## Brief
Lines from the one with "pink donut: 8 -> 4" up to and including the one with "white ring: 3 -> 4" are to be copied exactly from the records below, without their pictures.

## Task inputs
■ ■ ■

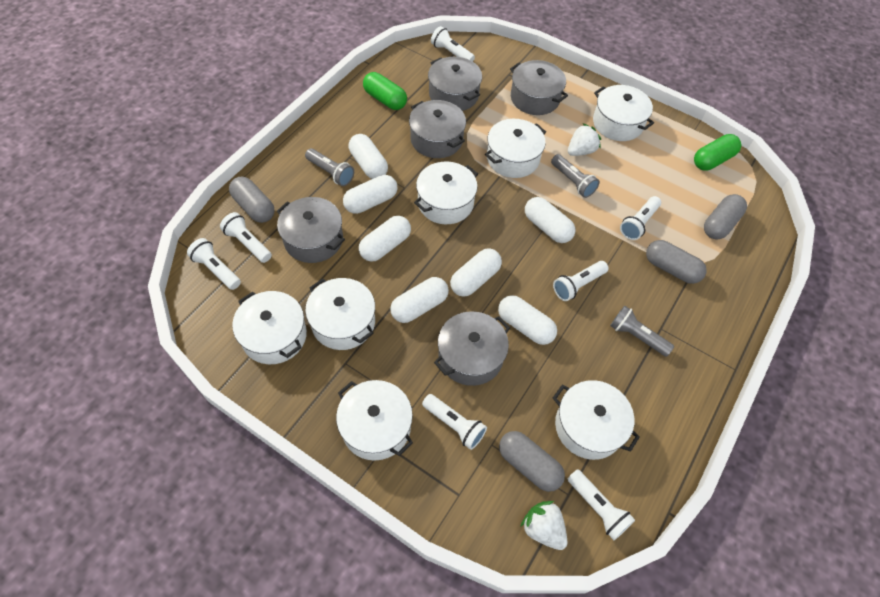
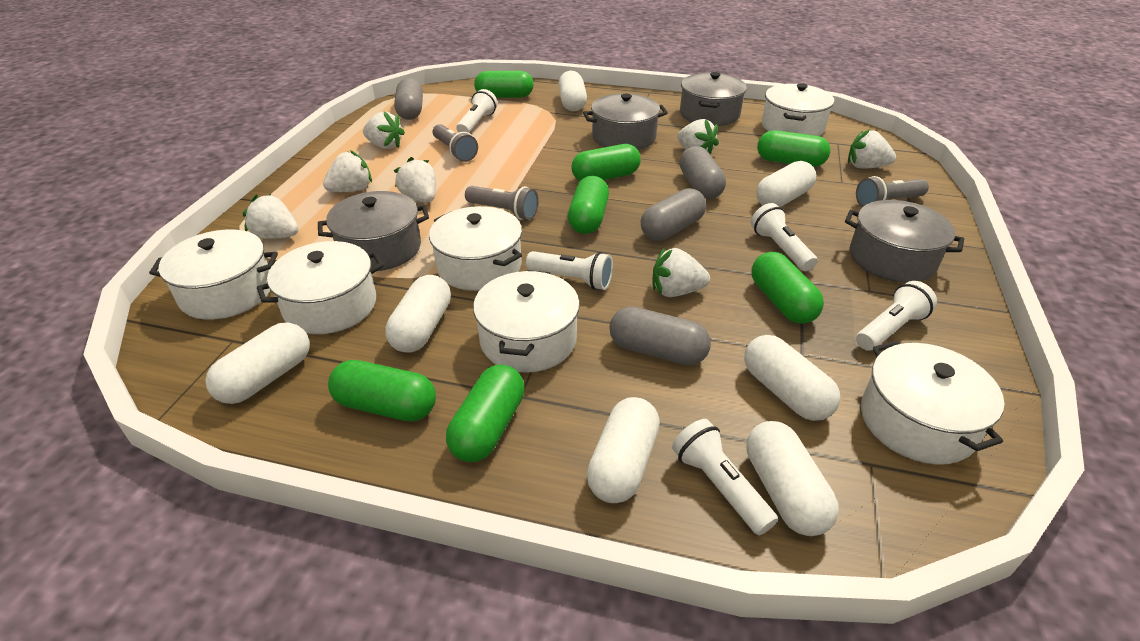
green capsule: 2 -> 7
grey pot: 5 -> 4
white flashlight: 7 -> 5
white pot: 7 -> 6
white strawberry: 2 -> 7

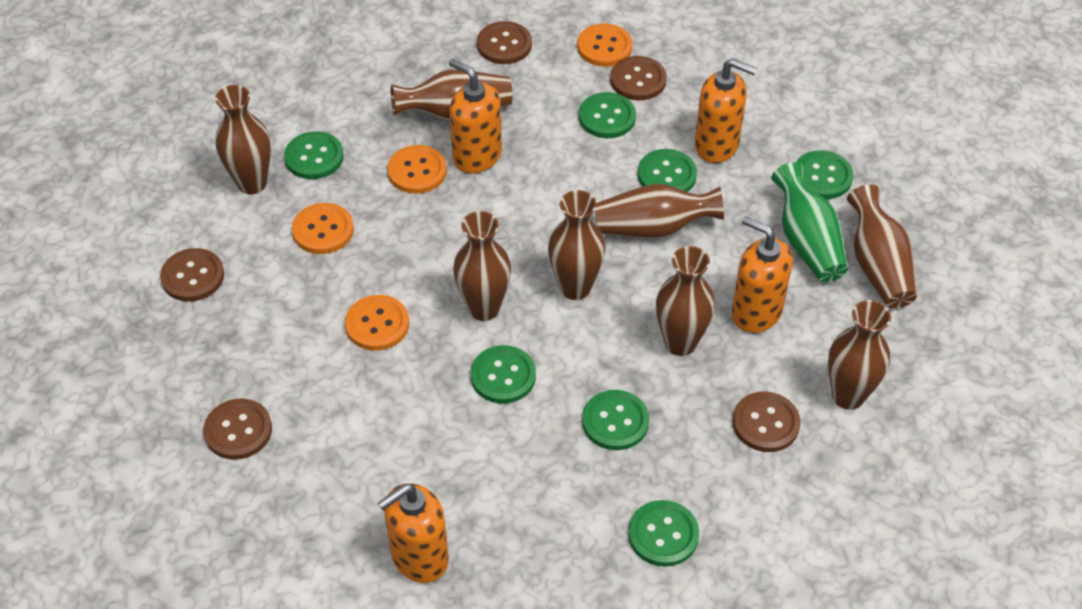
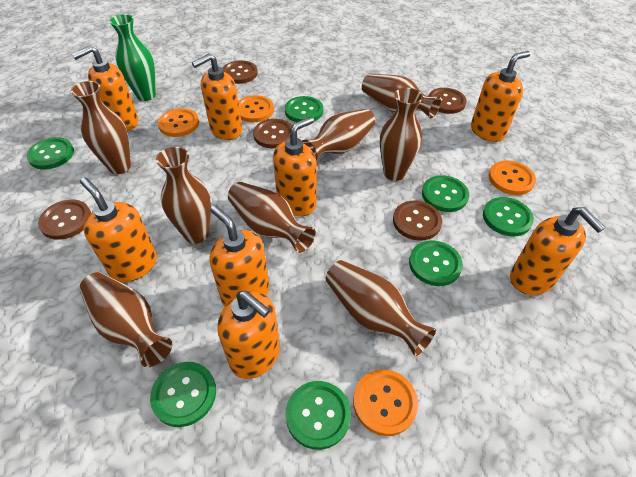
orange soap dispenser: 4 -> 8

■ ■ ■

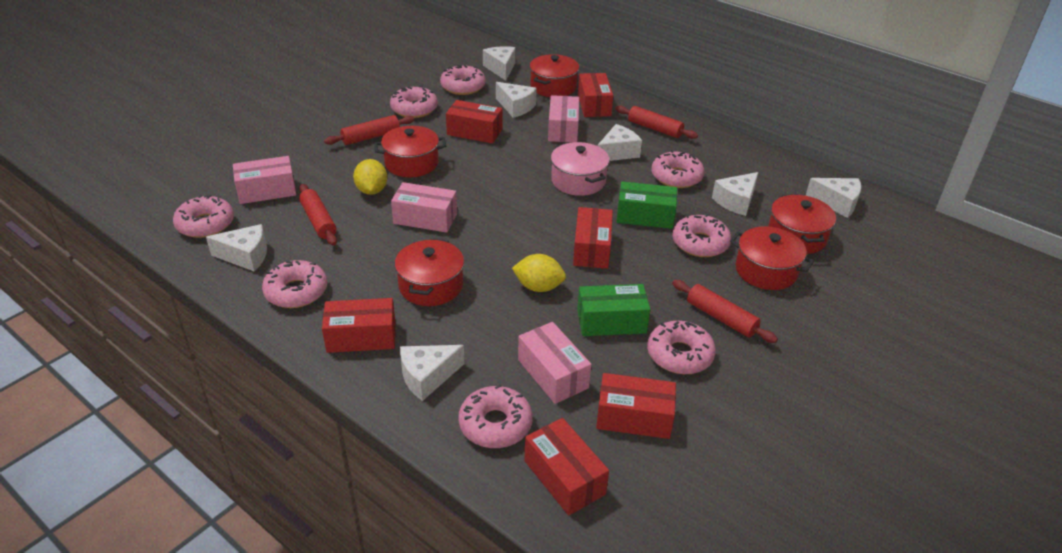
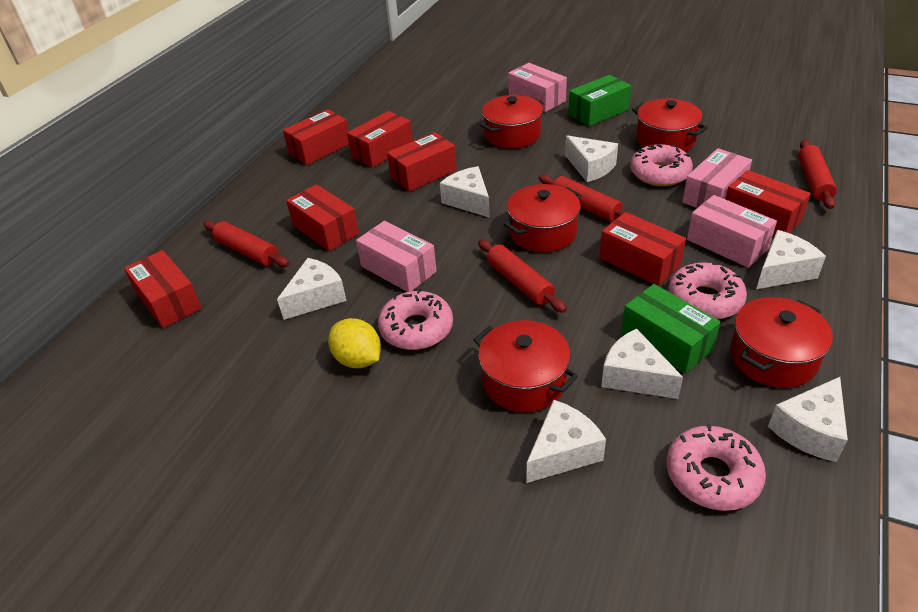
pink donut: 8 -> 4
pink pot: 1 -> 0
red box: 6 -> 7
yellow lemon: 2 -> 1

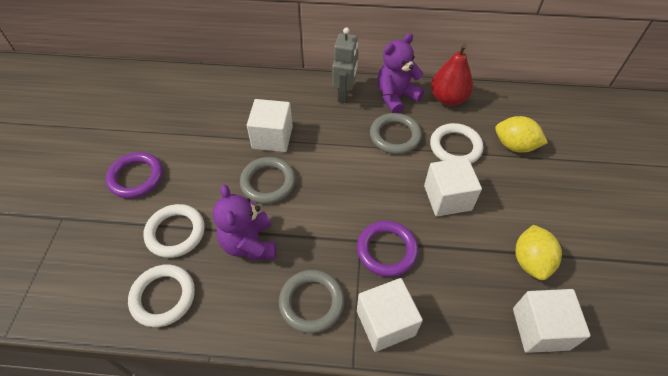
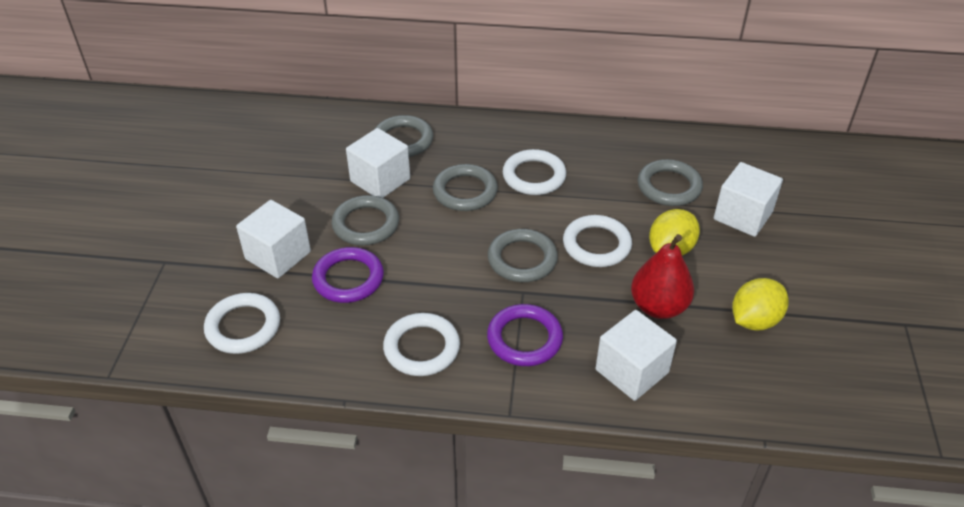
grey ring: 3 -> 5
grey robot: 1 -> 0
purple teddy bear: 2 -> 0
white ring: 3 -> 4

■ ■ ■

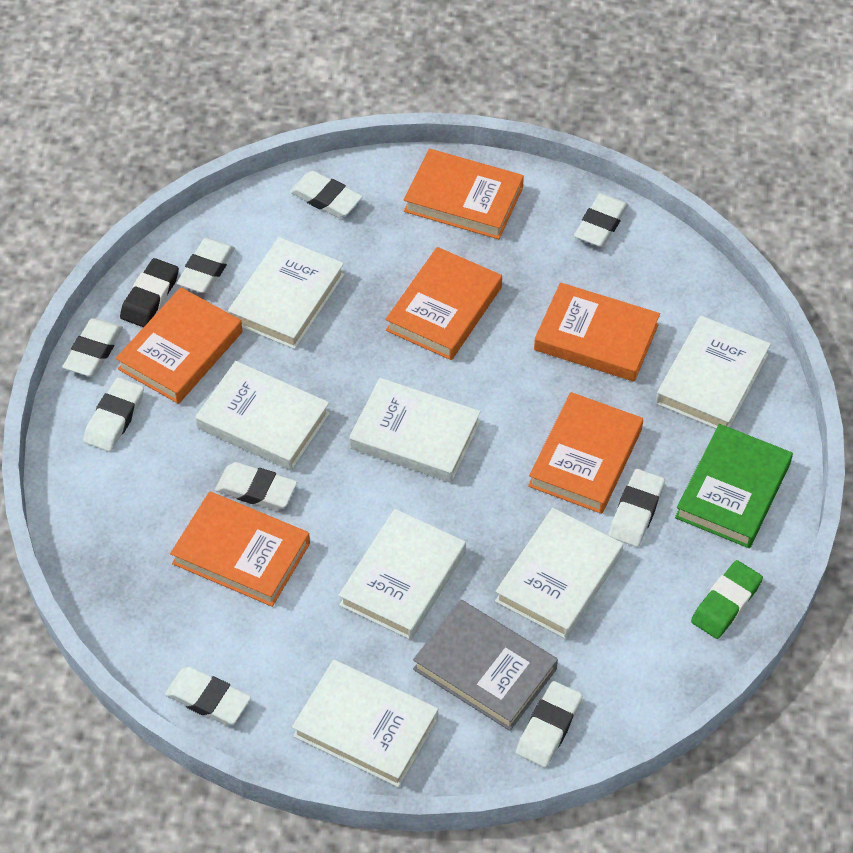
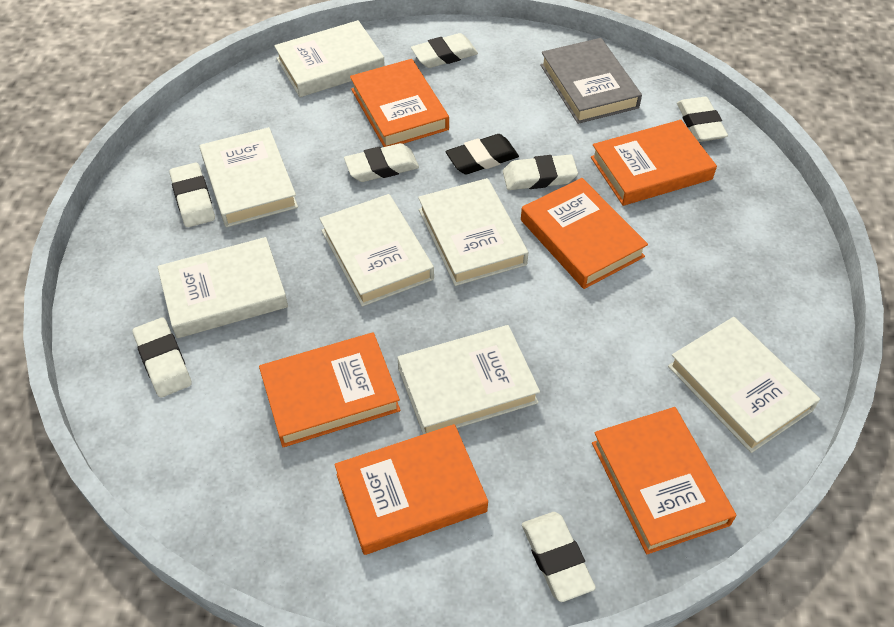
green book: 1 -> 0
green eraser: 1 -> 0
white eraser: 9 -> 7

■ ■ ■

## Finished exercise
pink donut: 8 -> 4
pink pot: 1 -> 0
red box: 6 -> 7
yellow lemon: 2 -> 1

grey ring: 3 -> 5
grey robot: 1 -> 0
purple teddy bear: 2 -> 0
white ring: 3 -> 4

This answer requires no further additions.